» HOW TO COMPLETE THIS TASK
The answer is to be an exact copy of the lines below running from the line with "R4: 10 (AGND, ZOB) -> 10 (AGND, VX)" down to the line with "V1: 9V (plus", both ends included, and nothing more.

» INFORMATION
··········

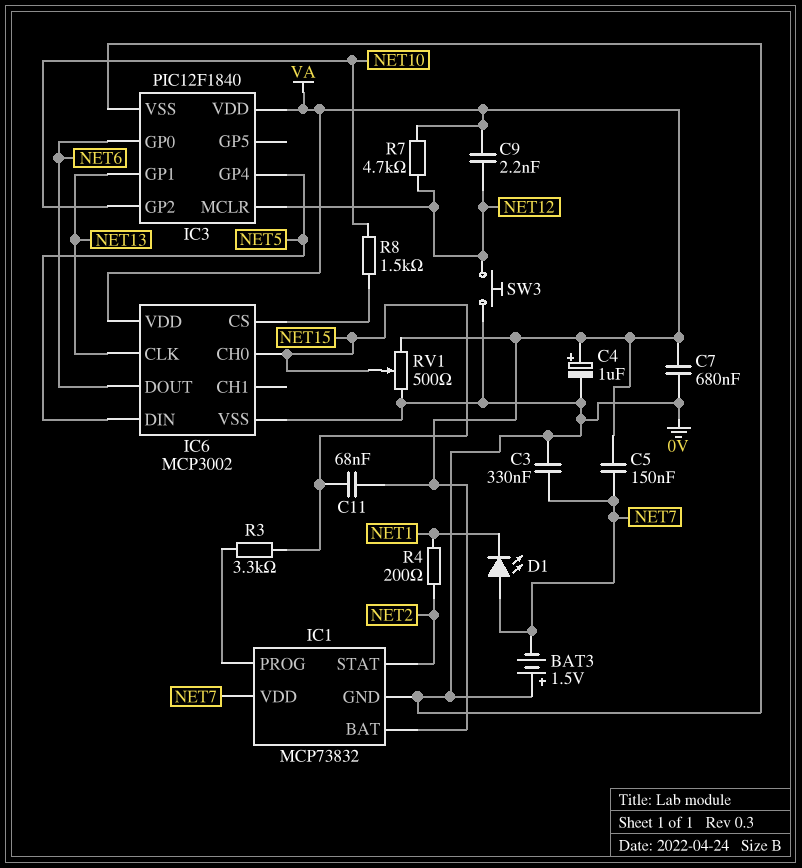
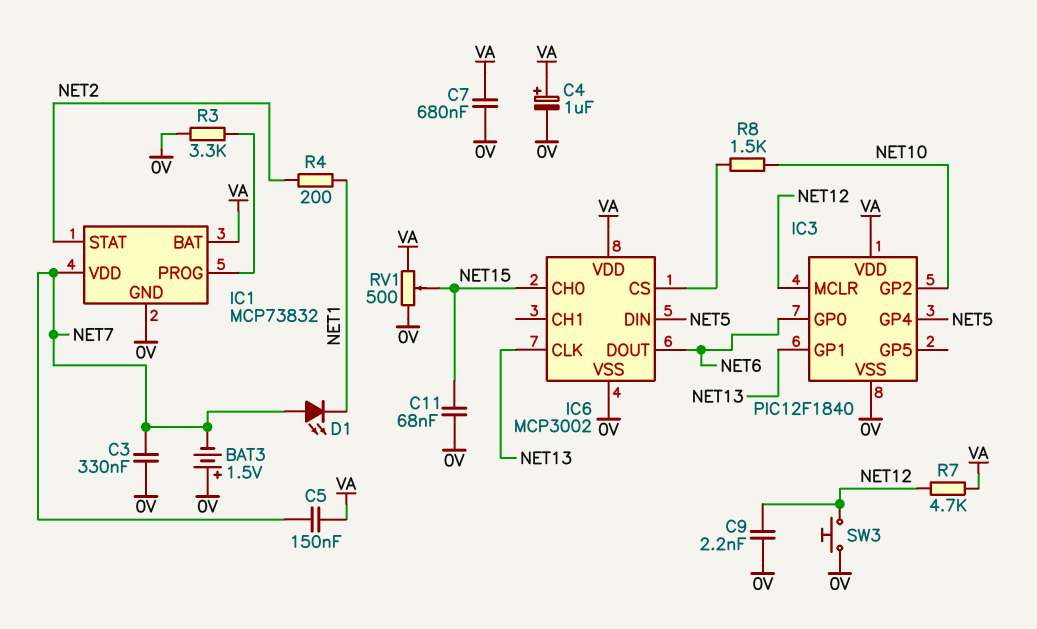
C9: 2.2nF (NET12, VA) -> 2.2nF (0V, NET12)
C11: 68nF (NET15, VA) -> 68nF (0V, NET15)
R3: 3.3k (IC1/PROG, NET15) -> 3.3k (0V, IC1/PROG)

··········

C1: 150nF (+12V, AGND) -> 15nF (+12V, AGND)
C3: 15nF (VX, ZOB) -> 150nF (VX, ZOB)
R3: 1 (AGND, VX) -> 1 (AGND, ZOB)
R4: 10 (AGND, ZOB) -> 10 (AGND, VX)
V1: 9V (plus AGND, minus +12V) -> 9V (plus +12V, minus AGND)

··········

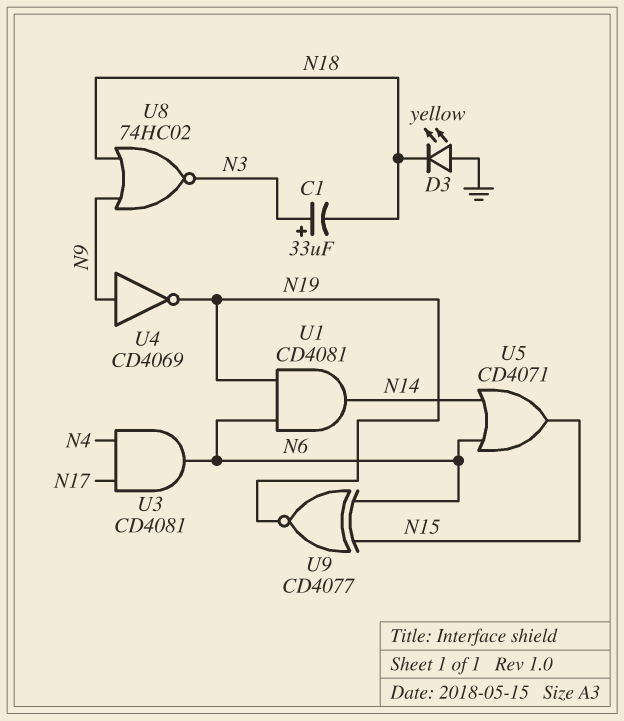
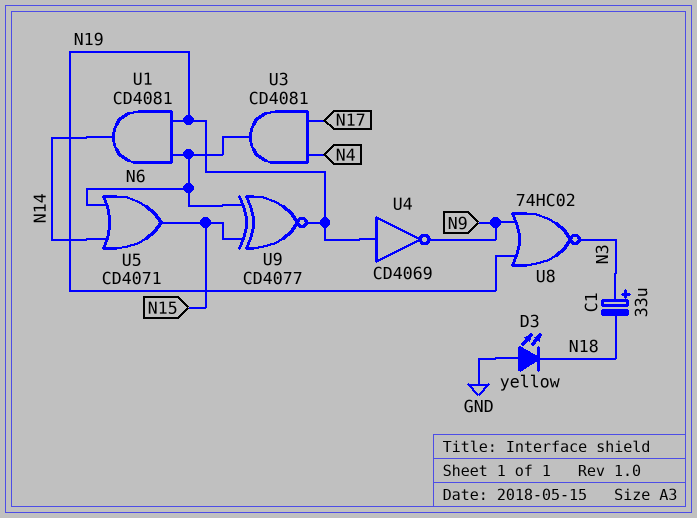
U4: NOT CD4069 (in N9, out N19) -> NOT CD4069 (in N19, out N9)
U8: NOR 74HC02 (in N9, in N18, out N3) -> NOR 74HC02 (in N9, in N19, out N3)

··········

» SOLUTION FOR THIS TASK
R4: 10 (AGND, ZOB) -> 10 (AGND, VX)
V1: 9V (plus AGND, minus +12V) -> 9V (plus +12V, minus AGND)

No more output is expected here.